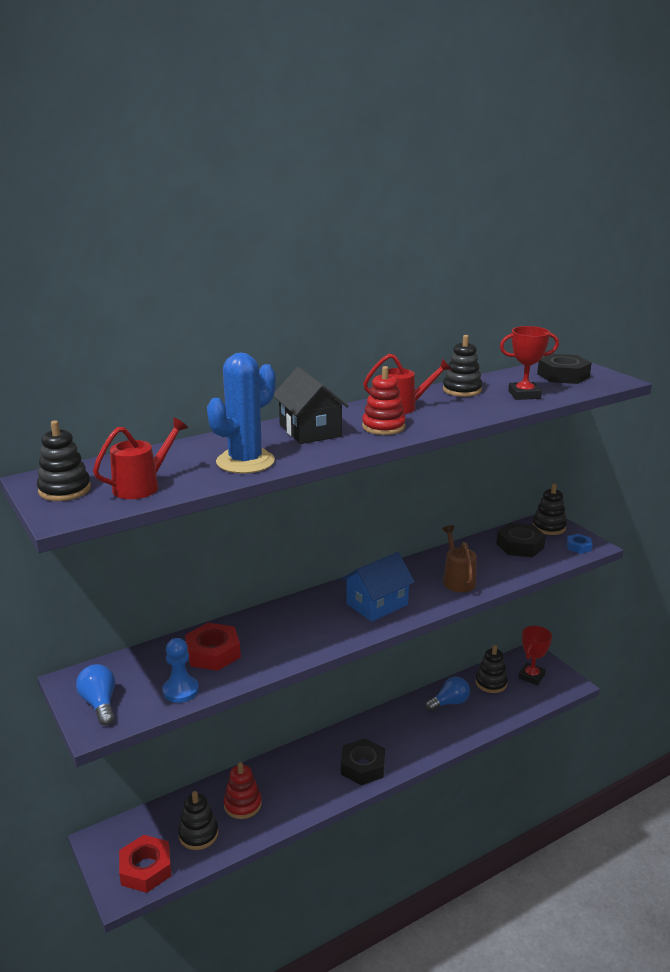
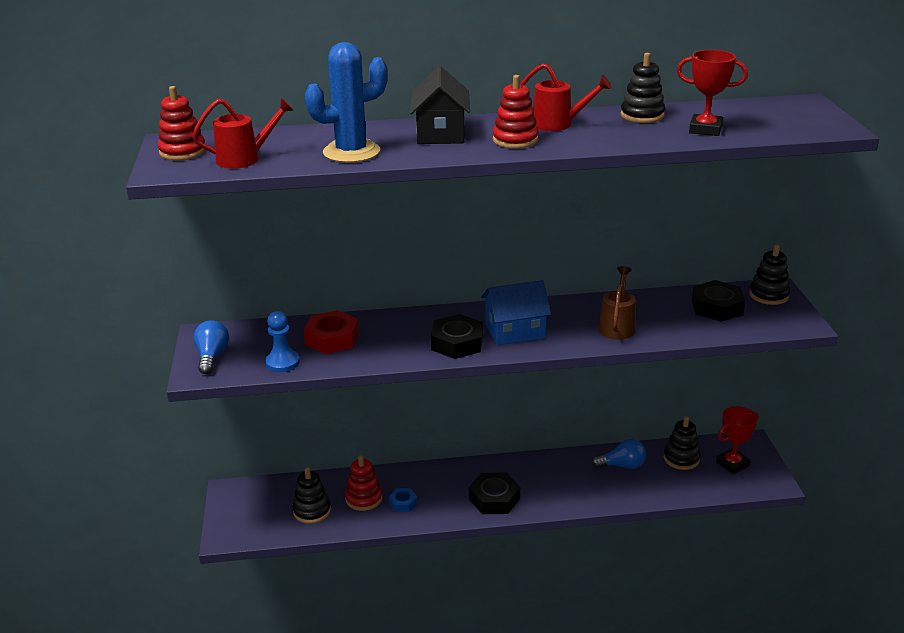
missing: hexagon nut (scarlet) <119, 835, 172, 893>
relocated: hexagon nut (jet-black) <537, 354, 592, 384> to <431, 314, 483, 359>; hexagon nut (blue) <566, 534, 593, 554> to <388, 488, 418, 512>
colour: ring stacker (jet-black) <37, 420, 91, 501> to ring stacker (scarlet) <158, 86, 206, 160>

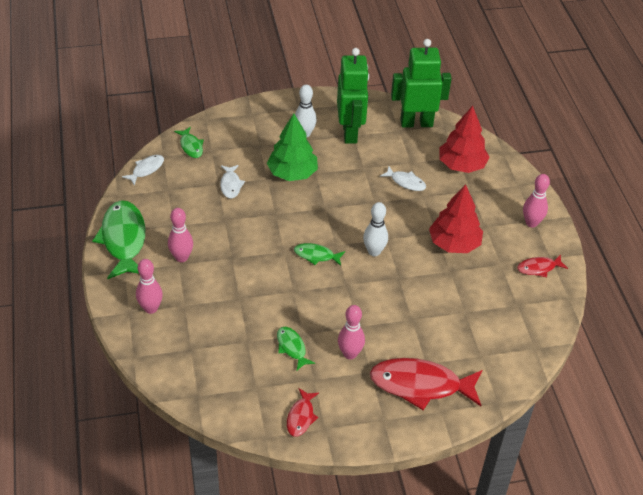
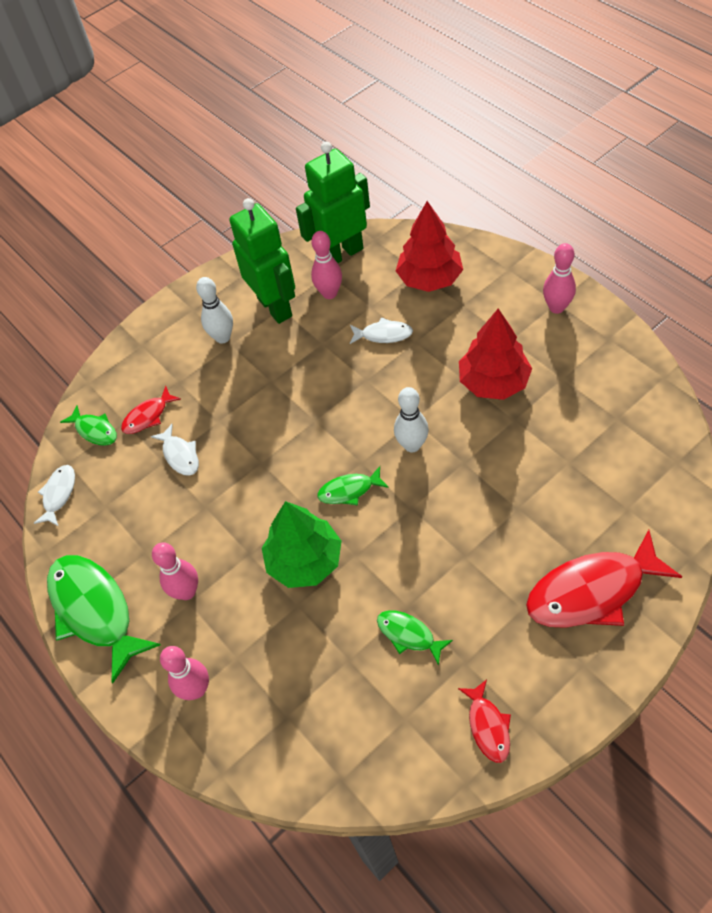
relocated: fir tree (emerald) <267, 114, 318, 181> to <262, 501, 342, 588>; bowling pin (rosy) <338, 305, 365, 359> to <311, 231, 342, 299>; fish (scarlet) <517, 254, 568, 278> to <121, 386, 181, 434>

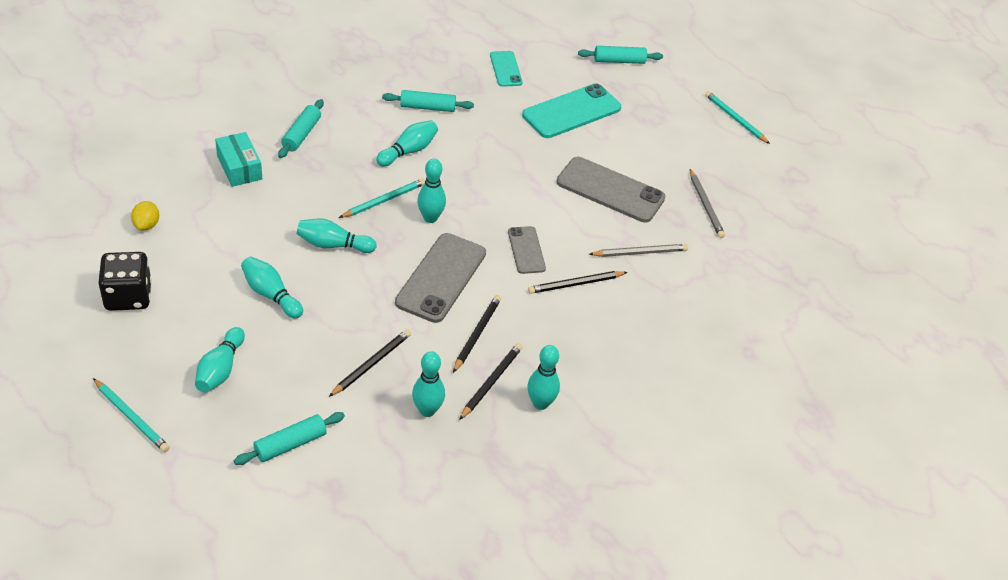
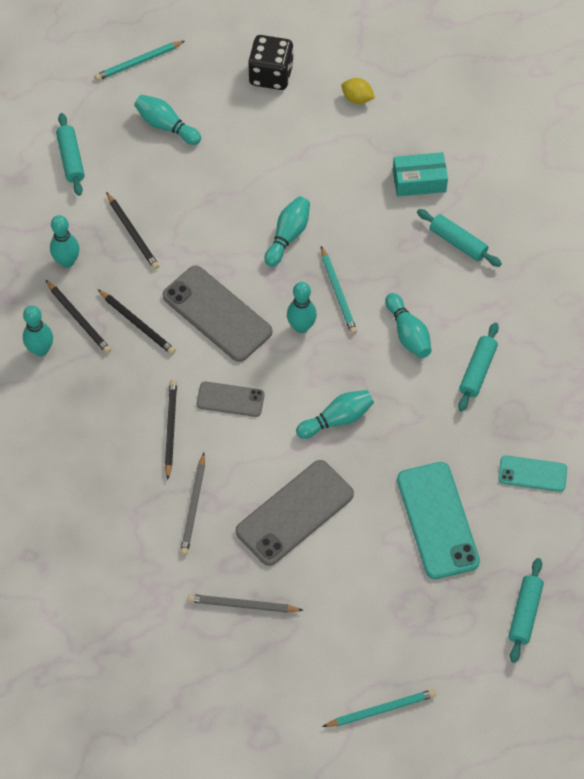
relocated: bowling pin (aqua) <241, 256, 303, 319> to <296, 390, 374, 439>

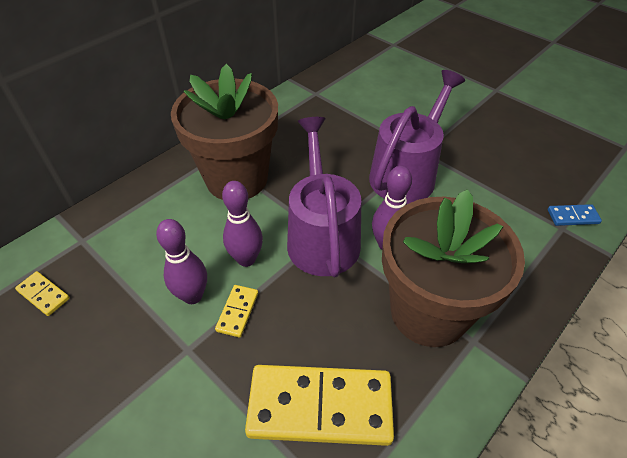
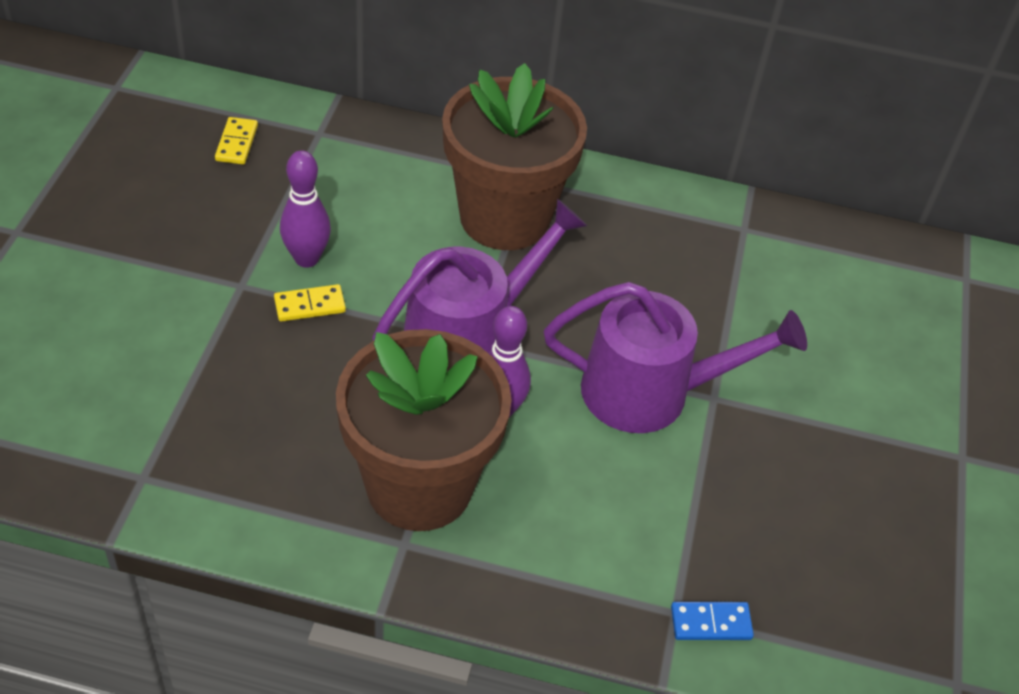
missing: bowling pin (royal purple) <222, 181, 263, 267>; domino tile (bright yellow) <245, 365, 394, 446>
spun: domino tile (blue) <548, 204, 602, 226> = <671, 602, 754, 640> 60 degrees counterclockwise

• • • • •

In the listing above, the lines from the one containing "relocated: hexagon nut" through the one containing "colour: ring stacker" must be set down exactly, with no other lines.

relocated: hexagon nut (jet-black) <537, 354, 592, 384> to <431, 314, 483, 359>; hexagon nut (blue) <566, 534, 593, 554> to <388, 488, 418, 512>
colour: ring stacker (jet-black) <37, 420, 91, 501> to ring stacker (scarlet) <158, 86, 206, 160>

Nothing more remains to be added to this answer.